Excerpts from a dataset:
──────────────────────────────

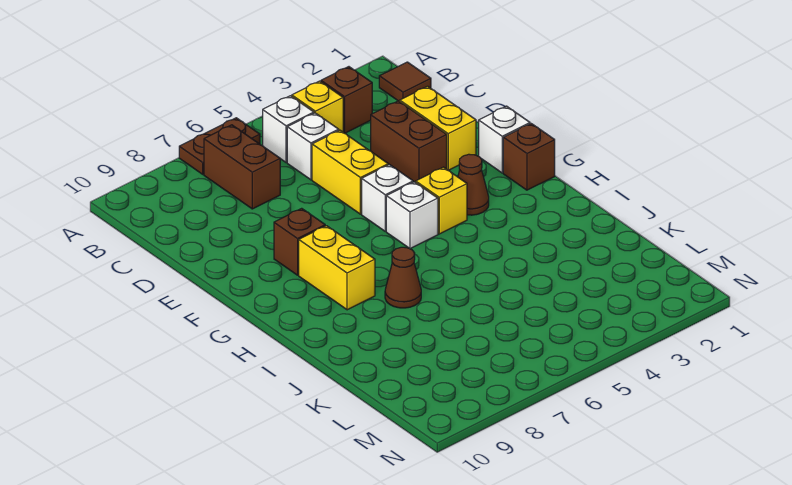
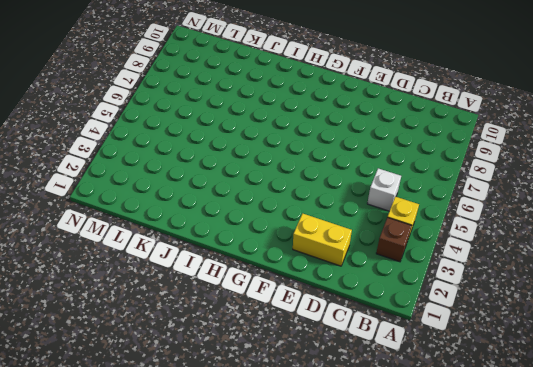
none -> brown plate A6:A7 level 1
none -> brown tile B1 level 1
none -> white brick B5 level 1

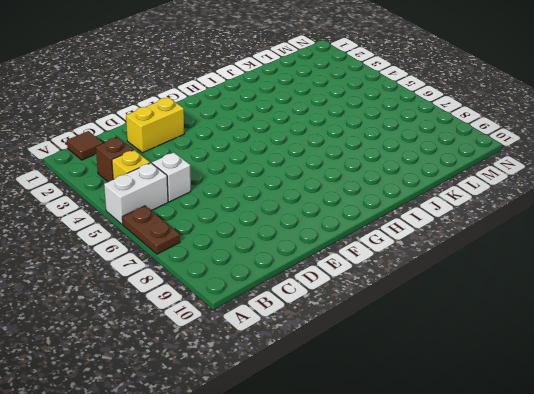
white brick A5:B5 level 1 -> white brick B5 level 1
none -> brown brick B7:C7 level 1
none -> brown brick D3:E3 level 1
none -> yellow brick D5:E5 level 1

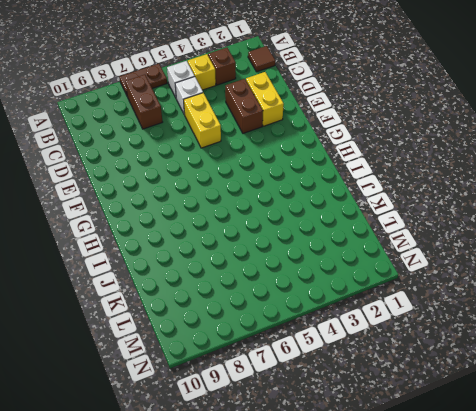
none -> white brick F1 level 1
none -> white brick F5 level 1
none -> brown brick F8 level 1

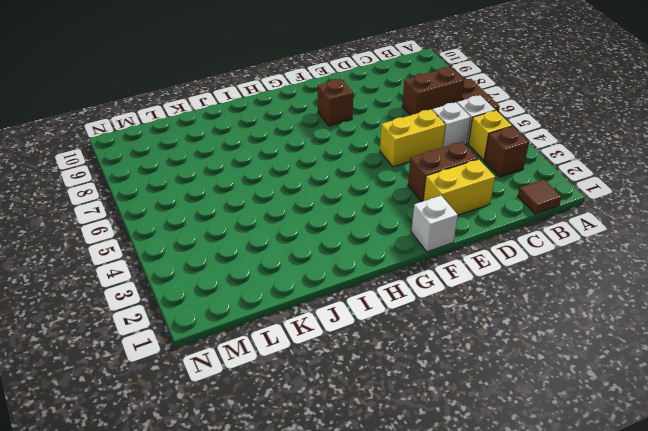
none -> white brick F5 level 1
none -> brown brick G1 level 1
none -> brown cone G3 level 1

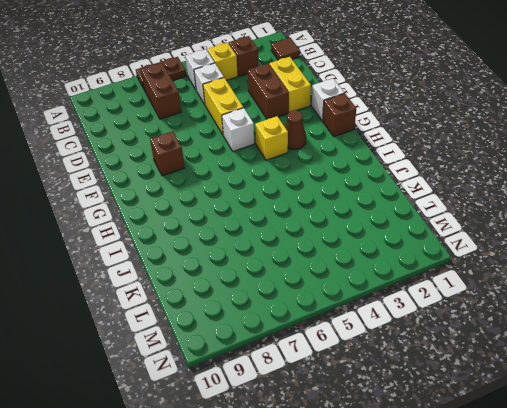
none -> white brick G5 level 1
none -> yellow brick G8:H8 level 1
none -> brown cone I7 level 1

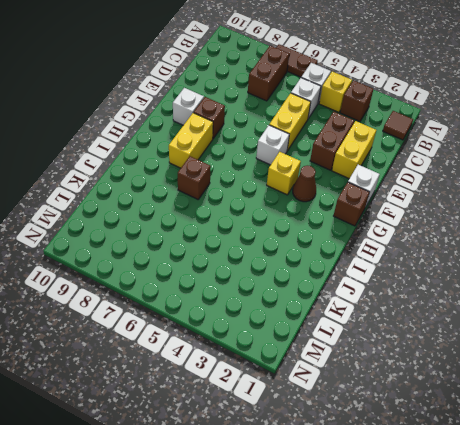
white brick F9 level 1 -> white brick G5 level 1
brown brick I7 level 1 -> brown cone I7 level 1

──────────────────────────────

Without including any pictures, output each entry above exactly as it appears.

Answer to this problem:
none -> brown plate A6:A7 level 1
none -> brown tile B1 level 1
none -> white brick B5 level 1

white brick A5:B5 level 1 -> white brick B5 level 1
none -> brown brick B7:C7 level 1
none -> brown brick D3:E3 level 1
none -> yellow brick D5:E5 level 1

none -> white brick F1 level 1
none -> white brick F5 level 1
none -> brown brick F8 level 1

none -> white brick F5 level 1
none -> brown brick G1 level 1
none -> brown cone G3 level 1

none -> white brick G5 level 1
none -> yellow brick G8:H8 level 1
none -> brown cone I7 level 1

white brick F9 level 1 -> white brick G5 level 1
brown brick I7 level 1 -> brown cone I7 level 1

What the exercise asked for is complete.